▶ Instructions to follow
Drop every picture, then print the rest of the listing exactly as given.

▶ Given information
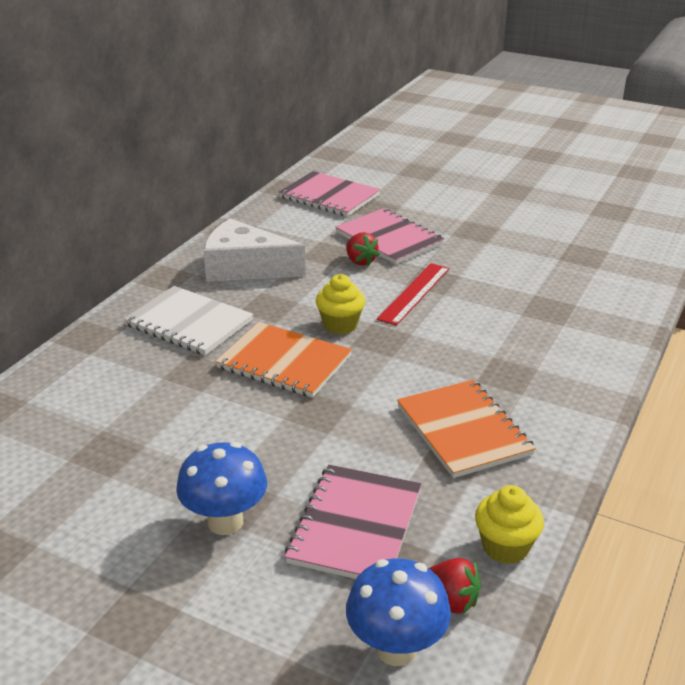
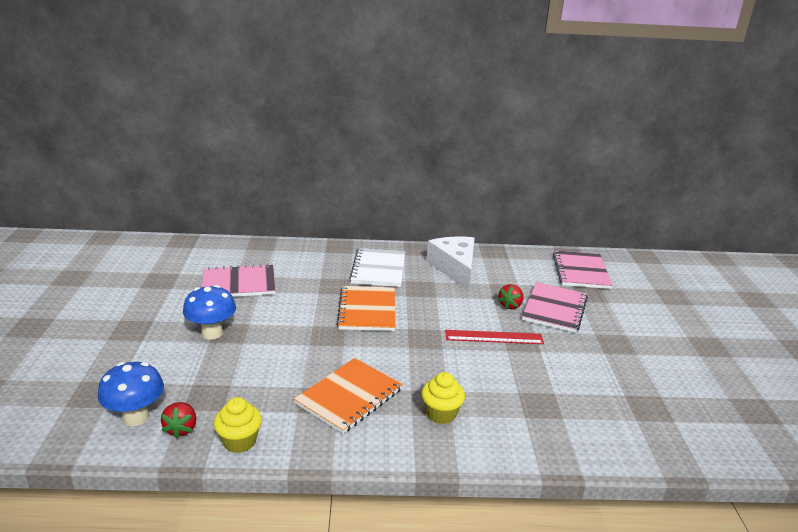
camera: 60 degrees right, 5 degrees down
(340, 325) = (425, 318): yellow cupcake -> yellow cupcake (441, 414)
(356, 526) = (230, 377): pink notebook -> pink notebook (239, 284)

▶ Exercise answer
camera: 60 degrees right, 5 degrees down
(340, 325) = (425, 318): yellow cupcake -> yellow cupcake (441, 414)
(356, 526) = (230, 377): pink notebook -> pink notebook (239, 284)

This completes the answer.